### Description of the task
From the line containing "pink square: (75, 233)" through the last line of the records below, output every line exactly, both ends included, except the pictures.

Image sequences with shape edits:
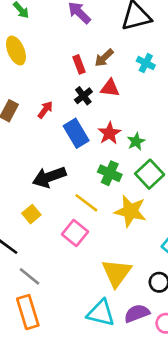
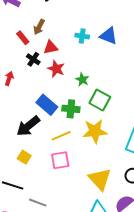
cyan cross: (146, 63) -> (82, 36), moved
blue rectangle: (76, 133) -> (47, 105), moved
red star: (109, 133) -> (56, 69), moved
yellow line: (86, 203) -> (61, 136), turned -42
pink square: (75, 233) -> (60, 160), turned -30

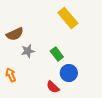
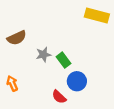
yellow rectangle: (68, 18) -> (97, 16), moved, turned -35
gray star: (28, 51) -> (43, 54), moved

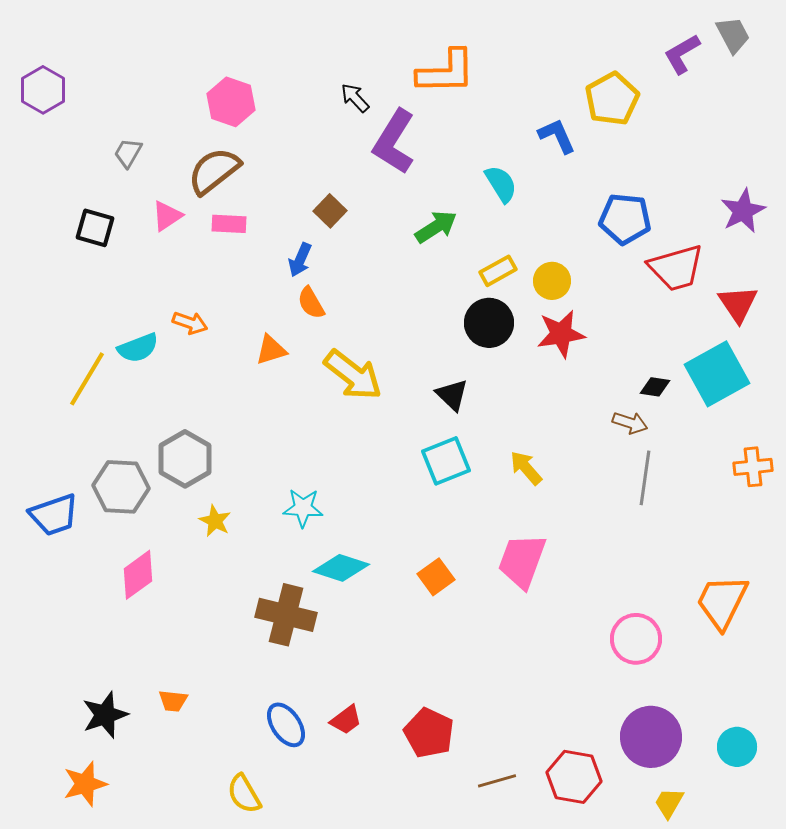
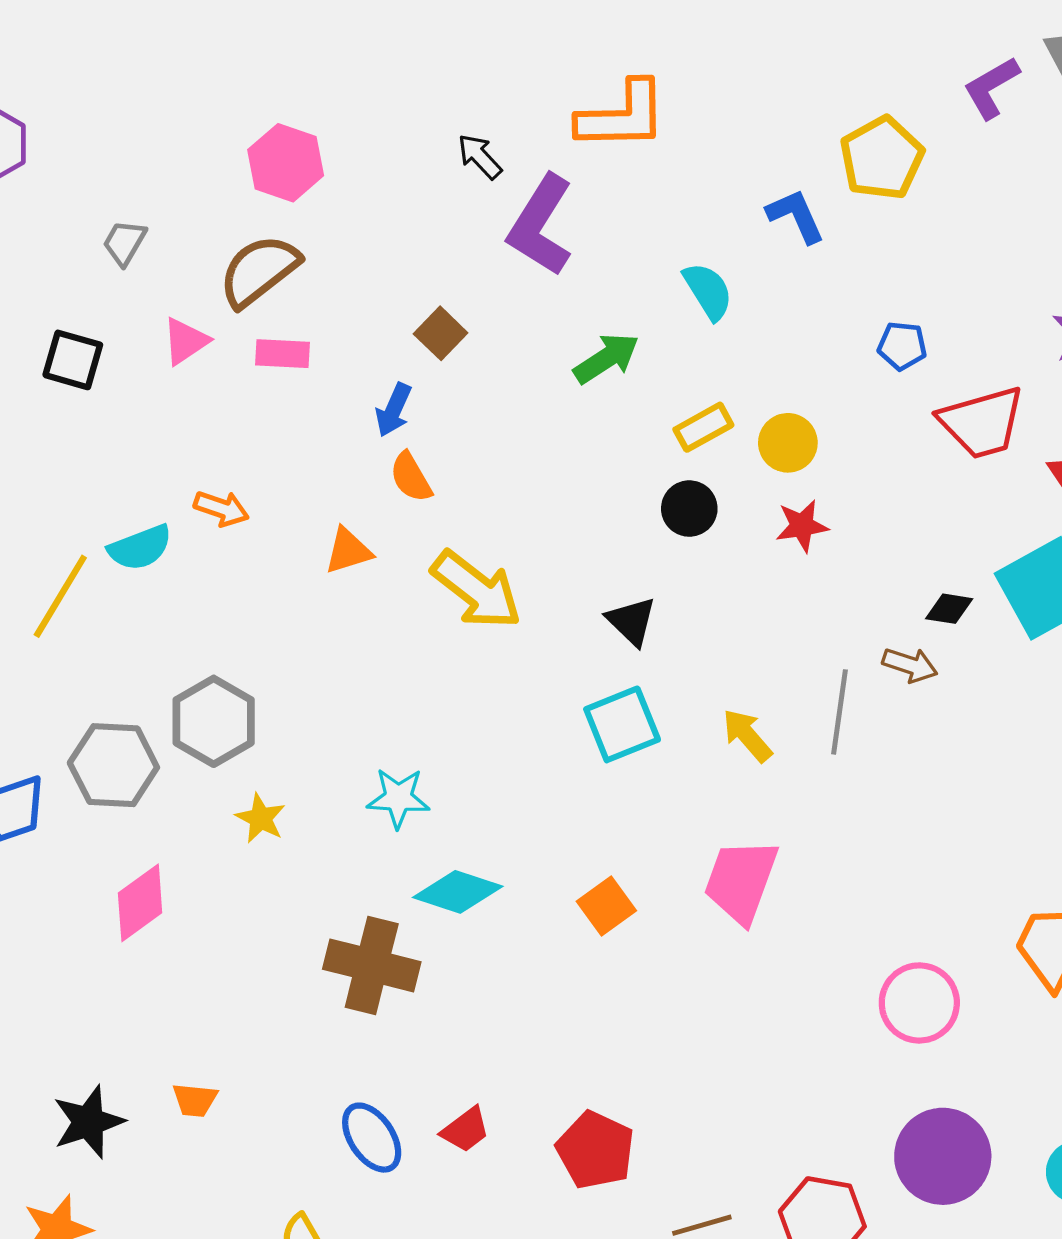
blue pentagon: (625, 219) -> (902, 346), size x0.6
black circle: (489, 323) -> (689, 509), size x0.7
red star: (561, 334) -> (802, 526), size x0.7
gray line: (645, 478) -> (840, 712), moved

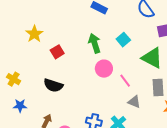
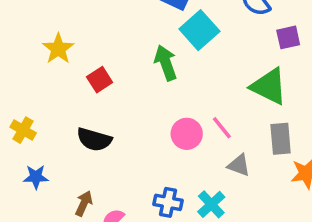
cyan square: (123, 40) -> (199, 30), moved, size x1.5
pink circle: (104, 69) -> (187, 134), moved

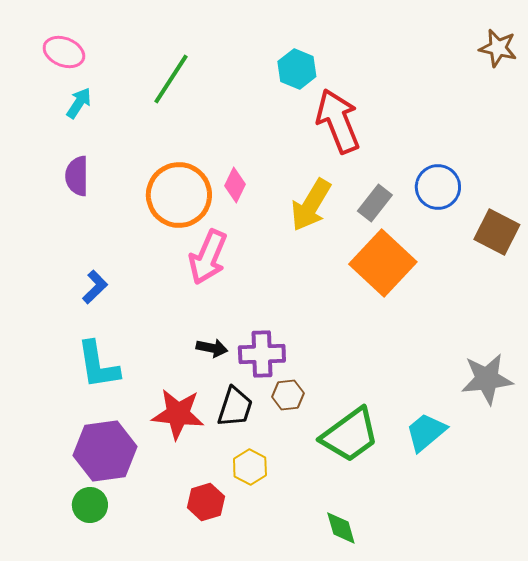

### Answer box
pink square: (75, 233) -> (60, 160), turned -30

yellow rectangle: (68, 18) -> (97, 16), moved, turned -35
gray star: (28, 51) -> (43, 54), moved

blue pentagon: (625, 219) -> (902, 346), size x0.6
black circle: (489, 323) -> (689, 509), size x0.7
red star: (561, 334) -> (802, 526), size x0.7
gray line: (645, 478) -> (840, 712), moved

cyan square: (123, 40) -> (199, 30), moved, size x1.5
pink circle: (104, 69) -> (187, 134), moved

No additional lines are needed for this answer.